• **Your instructions**:
Find the line with "Console 846: [699,397,1146,578]" in the data below, then restate it and all remaining lines exactly, adding nothing.

========

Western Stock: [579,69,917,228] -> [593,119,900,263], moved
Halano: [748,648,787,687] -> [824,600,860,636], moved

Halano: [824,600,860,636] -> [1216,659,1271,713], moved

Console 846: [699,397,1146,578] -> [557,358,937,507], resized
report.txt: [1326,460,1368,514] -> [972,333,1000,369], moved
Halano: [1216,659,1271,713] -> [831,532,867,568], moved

========

• **Output below**:
Console 846: [699,397,1146,578] -> [557,358,937,507], resized
report.txt: [1326,460,1368,514] -> [972,333,1000,369], moved
Halano: [1216,659,1271,713] -> [831,532,867,568], moved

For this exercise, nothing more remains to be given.